Dataset excerpt
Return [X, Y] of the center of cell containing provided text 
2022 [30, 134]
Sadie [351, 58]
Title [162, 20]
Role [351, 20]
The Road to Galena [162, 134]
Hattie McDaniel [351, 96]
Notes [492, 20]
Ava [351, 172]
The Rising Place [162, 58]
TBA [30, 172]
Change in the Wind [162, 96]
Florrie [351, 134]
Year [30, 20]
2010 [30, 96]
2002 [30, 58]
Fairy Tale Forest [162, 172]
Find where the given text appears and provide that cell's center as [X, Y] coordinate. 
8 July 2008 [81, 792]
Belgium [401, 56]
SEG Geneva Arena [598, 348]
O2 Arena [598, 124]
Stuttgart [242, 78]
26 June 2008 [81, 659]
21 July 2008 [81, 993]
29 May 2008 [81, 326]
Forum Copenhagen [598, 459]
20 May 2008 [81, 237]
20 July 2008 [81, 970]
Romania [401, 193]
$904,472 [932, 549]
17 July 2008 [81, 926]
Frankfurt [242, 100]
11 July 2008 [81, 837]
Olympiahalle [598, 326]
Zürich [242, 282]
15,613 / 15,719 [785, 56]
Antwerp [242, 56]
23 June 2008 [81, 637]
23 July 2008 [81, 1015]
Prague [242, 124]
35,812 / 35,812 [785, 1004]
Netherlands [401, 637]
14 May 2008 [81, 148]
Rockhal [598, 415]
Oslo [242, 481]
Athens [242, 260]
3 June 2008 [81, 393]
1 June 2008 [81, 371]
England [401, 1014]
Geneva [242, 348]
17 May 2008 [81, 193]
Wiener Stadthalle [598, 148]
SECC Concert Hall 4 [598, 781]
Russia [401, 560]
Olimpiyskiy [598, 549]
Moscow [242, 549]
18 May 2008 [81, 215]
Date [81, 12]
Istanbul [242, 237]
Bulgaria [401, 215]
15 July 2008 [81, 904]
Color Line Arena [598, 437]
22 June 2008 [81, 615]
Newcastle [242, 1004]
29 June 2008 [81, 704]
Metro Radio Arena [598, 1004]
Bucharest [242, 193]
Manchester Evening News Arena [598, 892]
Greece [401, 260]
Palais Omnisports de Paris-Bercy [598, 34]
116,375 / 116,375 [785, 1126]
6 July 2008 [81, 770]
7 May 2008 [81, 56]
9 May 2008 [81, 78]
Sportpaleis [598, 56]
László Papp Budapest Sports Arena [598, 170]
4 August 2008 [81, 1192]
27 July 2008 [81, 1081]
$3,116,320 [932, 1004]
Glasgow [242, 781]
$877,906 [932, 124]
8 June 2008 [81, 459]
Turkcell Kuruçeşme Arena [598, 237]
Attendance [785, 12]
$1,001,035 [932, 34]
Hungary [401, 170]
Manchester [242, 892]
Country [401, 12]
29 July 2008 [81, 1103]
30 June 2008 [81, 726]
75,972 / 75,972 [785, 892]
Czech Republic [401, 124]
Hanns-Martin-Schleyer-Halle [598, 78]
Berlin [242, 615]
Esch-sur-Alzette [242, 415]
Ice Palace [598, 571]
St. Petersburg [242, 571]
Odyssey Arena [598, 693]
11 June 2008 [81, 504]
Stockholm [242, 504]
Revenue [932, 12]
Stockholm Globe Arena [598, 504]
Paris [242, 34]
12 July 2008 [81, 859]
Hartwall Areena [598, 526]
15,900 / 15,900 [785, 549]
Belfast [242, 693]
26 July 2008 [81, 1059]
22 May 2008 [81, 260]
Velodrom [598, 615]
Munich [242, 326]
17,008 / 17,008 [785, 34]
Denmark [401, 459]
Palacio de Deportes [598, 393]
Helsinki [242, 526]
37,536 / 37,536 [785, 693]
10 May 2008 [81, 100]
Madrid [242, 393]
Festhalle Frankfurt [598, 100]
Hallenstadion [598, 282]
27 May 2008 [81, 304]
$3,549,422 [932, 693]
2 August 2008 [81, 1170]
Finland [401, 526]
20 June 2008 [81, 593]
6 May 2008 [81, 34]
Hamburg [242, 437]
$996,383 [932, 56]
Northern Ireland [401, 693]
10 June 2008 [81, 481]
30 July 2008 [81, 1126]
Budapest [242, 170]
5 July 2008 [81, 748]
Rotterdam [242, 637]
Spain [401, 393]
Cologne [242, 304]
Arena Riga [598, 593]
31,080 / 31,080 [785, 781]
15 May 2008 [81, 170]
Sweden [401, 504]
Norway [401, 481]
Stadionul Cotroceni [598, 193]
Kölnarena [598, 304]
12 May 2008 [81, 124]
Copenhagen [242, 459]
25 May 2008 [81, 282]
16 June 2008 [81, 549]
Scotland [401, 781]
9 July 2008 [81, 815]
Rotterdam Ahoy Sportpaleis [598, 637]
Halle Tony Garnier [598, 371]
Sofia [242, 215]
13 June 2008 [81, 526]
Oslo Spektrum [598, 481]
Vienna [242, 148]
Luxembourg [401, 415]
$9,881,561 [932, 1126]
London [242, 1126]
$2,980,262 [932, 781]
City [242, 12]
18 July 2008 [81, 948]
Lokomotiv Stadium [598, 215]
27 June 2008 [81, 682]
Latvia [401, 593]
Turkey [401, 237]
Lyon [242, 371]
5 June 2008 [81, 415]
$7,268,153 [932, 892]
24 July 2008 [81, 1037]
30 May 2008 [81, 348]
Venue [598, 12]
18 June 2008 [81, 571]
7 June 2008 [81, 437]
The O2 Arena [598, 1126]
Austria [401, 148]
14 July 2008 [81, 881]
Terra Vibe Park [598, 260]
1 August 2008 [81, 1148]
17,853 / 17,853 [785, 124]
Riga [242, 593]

PROBLEM TO SOLVE
Show every line of the material that contains the word "Paris".

RESPONSE
Palais Omnisports de Paris-Bercy [598, 34]
Paris [242, 34]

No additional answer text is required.